[Collected data entries]
------------------------------------------------------------
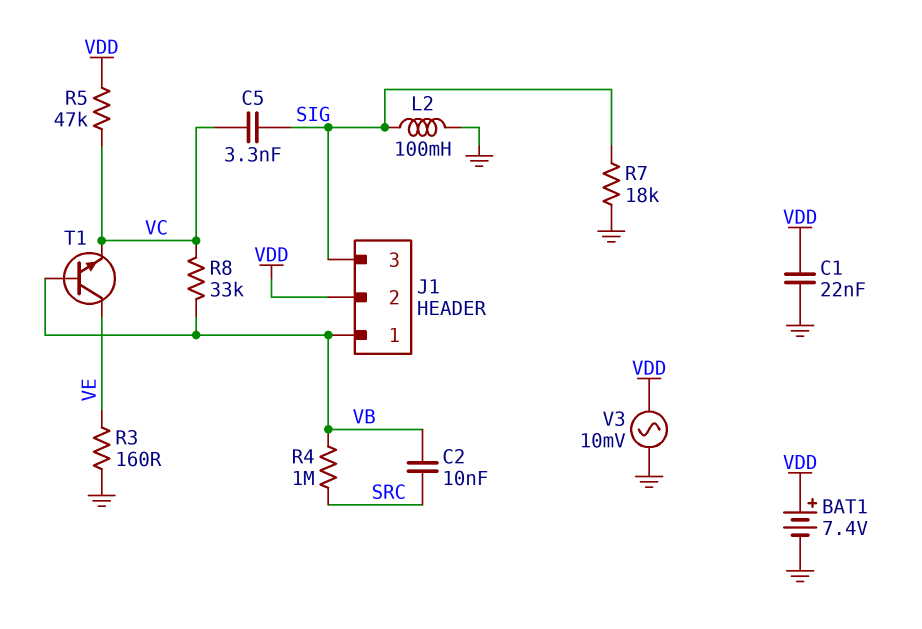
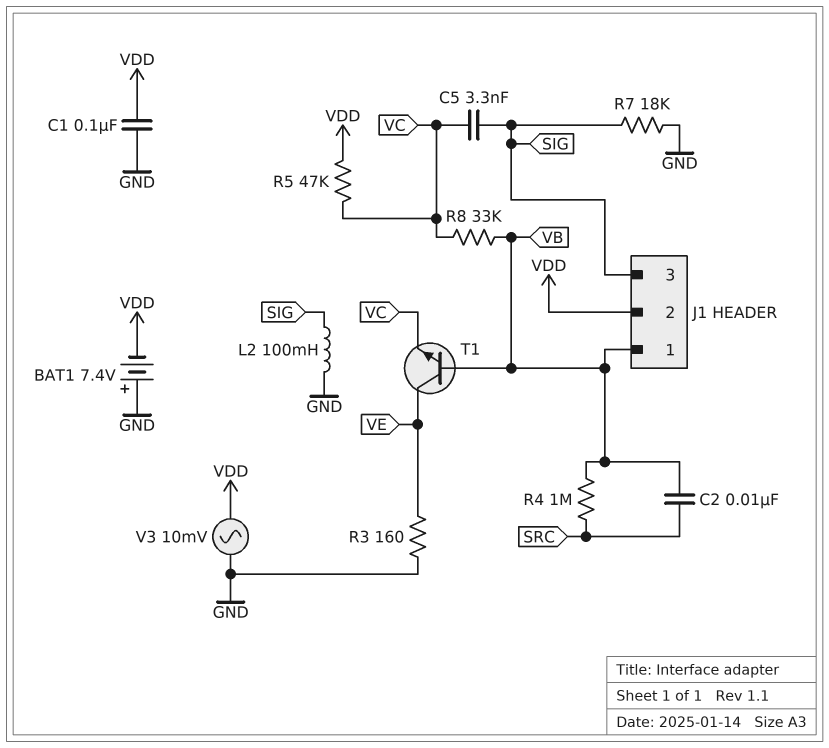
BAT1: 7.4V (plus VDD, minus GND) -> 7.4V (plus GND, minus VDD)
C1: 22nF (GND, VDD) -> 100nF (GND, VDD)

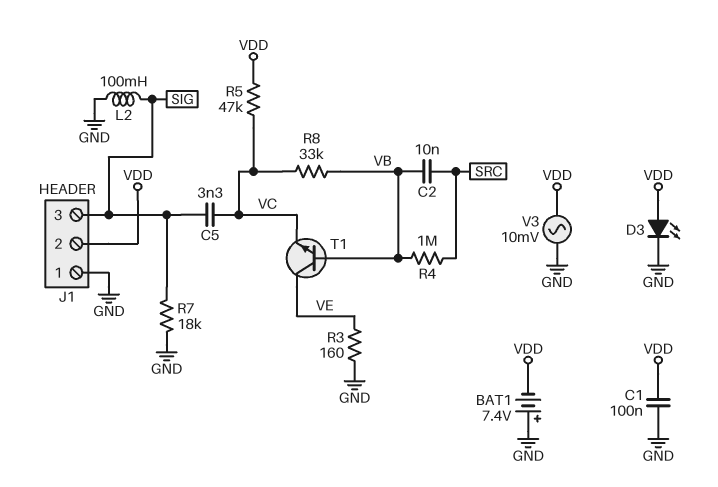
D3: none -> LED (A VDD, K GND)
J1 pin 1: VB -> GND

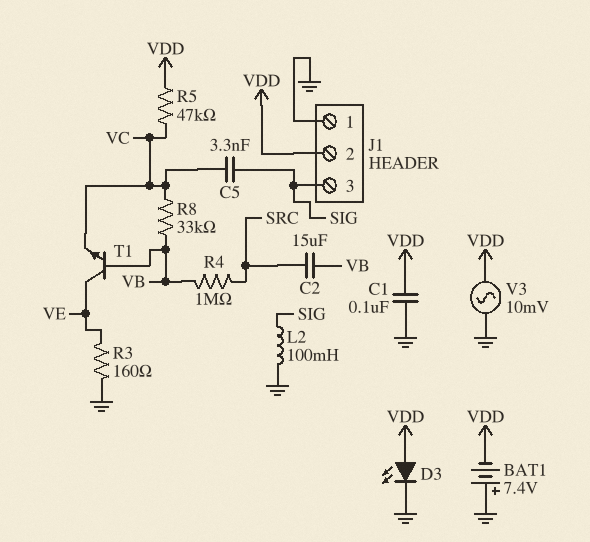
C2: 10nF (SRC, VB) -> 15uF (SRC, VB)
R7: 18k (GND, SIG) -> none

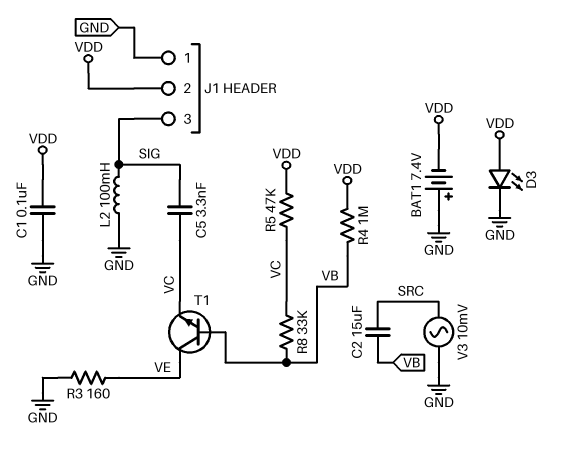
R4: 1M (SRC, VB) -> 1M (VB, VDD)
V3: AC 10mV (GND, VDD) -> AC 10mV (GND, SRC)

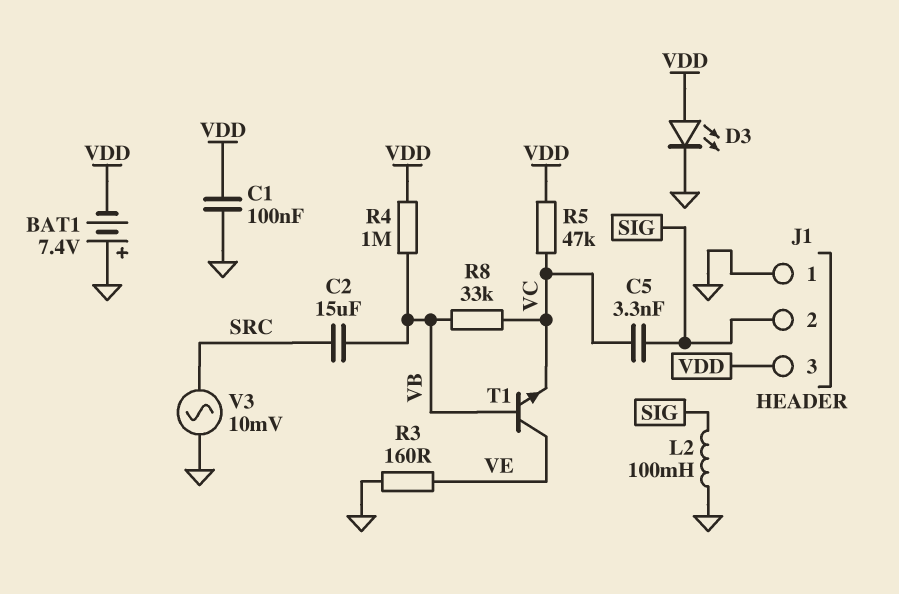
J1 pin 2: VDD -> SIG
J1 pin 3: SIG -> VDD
------------------------------------------------------------
Work to be completed -
Please copy every entry exactly, without the pictures.

Answer space -
BAT1: 7.4V (plus VDD, minus GND) -> 7.4V (plus GND, minus VDD)
C1: 22nF (GND, VDD) -> 100nF (GND, VDD)

D3: none -> LED (A VDD, K GND)
J1 pin 1: VB -> GND

C2: 10nF (SRC, VB) -> 15uF (SRC, VB)
R7: 18k (GND, SIG) -> none

R4: 1M (SRC, VB) -> 1M (VB, VDD)
V3: AC 10mV (GND, VDD) -> AC 10mV (GND, SRC)

J1 pin 2: VDD -> SIG
J1 pin 3: SIG -> VDD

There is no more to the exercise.